### Task
Leave every image behind and restate the data word for word.

----

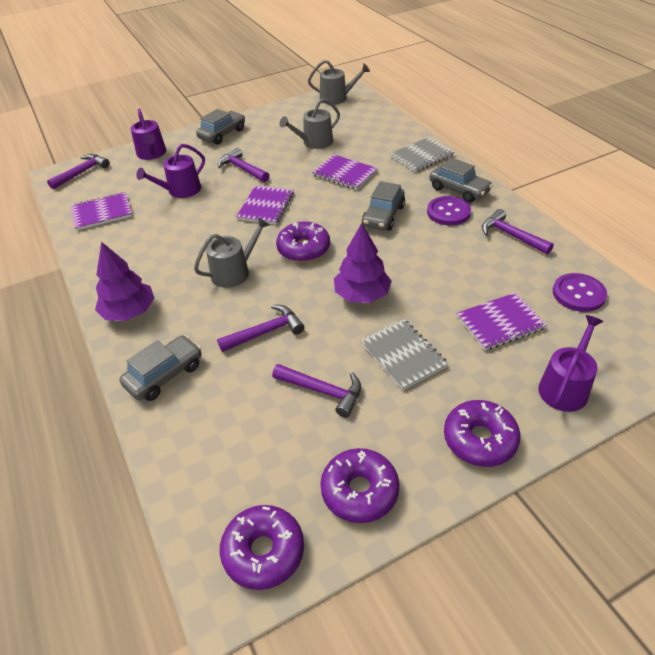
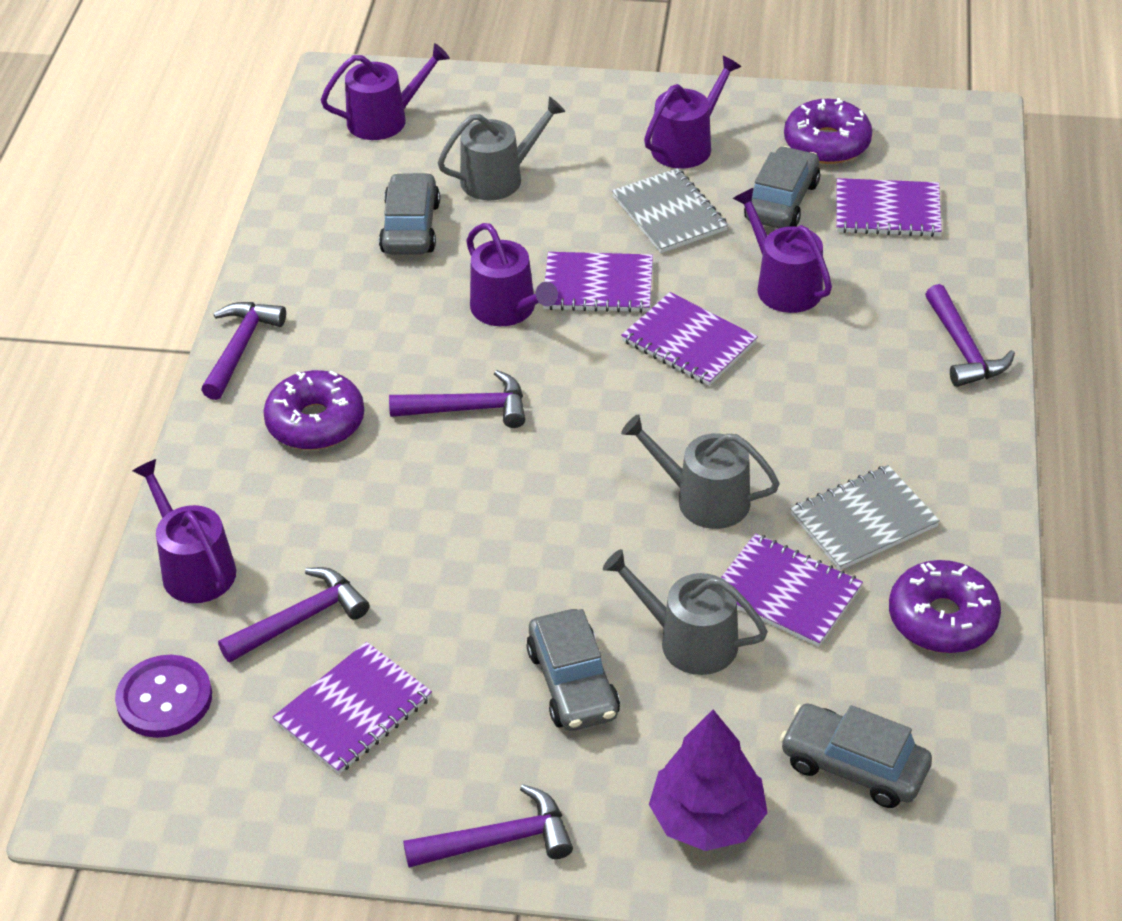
purple button: 2 -> 1
purple donut: 4 -> 3
purple notebook: 4 -> 5
purple tree: 2 -> 1
purple watering can: 3 -> 5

----

### Solution to the exercise
purple button: 2 -> 1
purple donut: 4 -> 3
purple notebook: 4 -> 5
purple tree: 2 -> 1
purple watering can: 3 -> 5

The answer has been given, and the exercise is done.